Your instructions | The data that follows is to be copied exactly, with each image removed.

Source information |
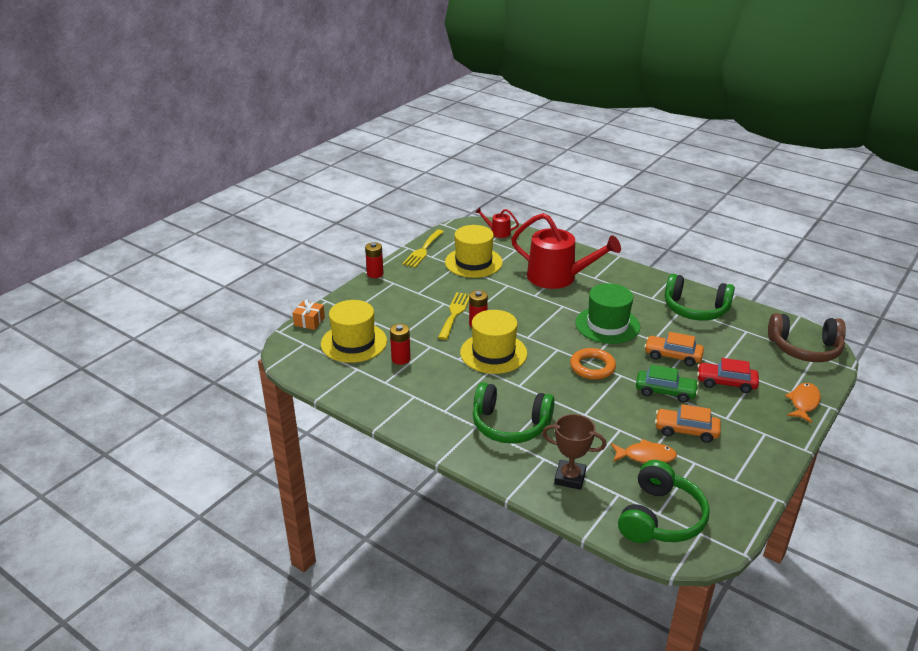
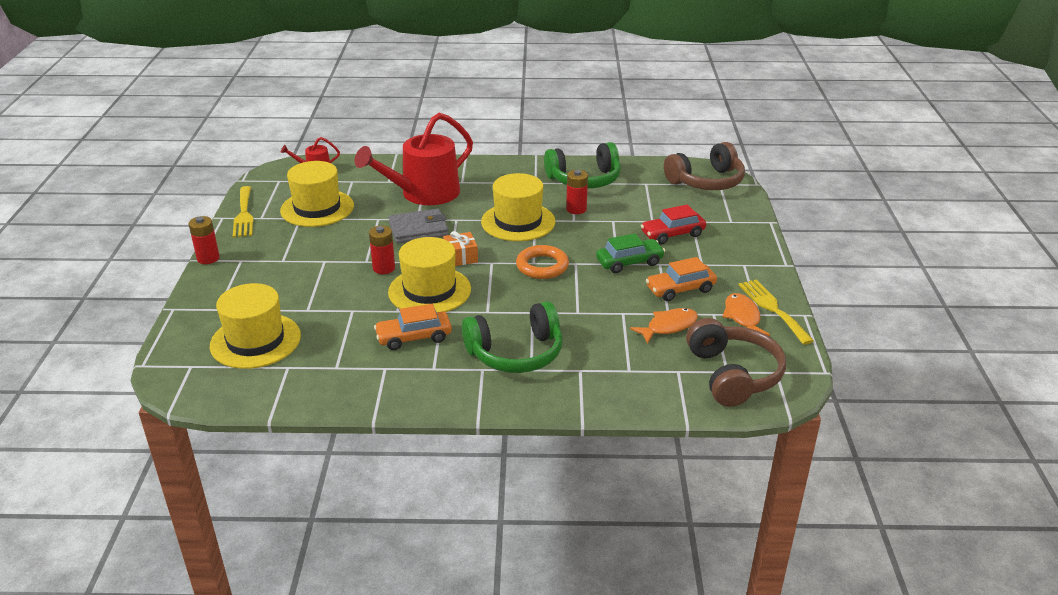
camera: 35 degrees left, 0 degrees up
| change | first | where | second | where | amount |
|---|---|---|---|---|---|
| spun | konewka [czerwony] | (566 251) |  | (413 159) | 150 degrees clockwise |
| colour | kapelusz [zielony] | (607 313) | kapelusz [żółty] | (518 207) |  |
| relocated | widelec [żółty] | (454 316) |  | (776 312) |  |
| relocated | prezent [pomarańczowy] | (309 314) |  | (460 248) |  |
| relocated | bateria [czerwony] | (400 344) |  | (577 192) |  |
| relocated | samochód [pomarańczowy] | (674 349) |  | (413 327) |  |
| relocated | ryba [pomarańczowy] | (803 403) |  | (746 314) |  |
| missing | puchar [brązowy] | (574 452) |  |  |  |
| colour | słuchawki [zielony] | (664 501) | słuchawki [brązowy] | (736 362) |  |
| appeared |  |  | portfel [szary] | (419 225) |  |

Expected answer |
camera: 35 degrees left, 0 degrees up
| change | first | where | second | where | amount |
|---|---|---|---|---|---|
| spun | konewka [czerwony] | (566 251) |  | (413 159) | 150 degrees clockwise |
| colour | kapelusz [zielony] | (607 313) | kapelusz [żółty] | (518 207) |  |
| relocated | widelec [żółty] | (454 316) |  | (776 312) |  |
| relocated | prezent [pomarańczowy] | (309 314) |  | (460 248) |  |
| relocated | bateria [czerwony] | (400 344) |  | (577 192) |  |
| relocated | samochód [pomarańczowy] | (674 349) |  | (413 327) |  |
| relocated | ryba [pomarańczowy] | (803 403) |  | (746 314) |  |
| missing | puchar [brązowy] | (574 452) |  |  |  |
| colour | słuchawki [zielony] | (664 501) | słuchawki [brązowy] | (736 362) |  |
| appeared |  |  | portfel [szary] | (419 225) |  |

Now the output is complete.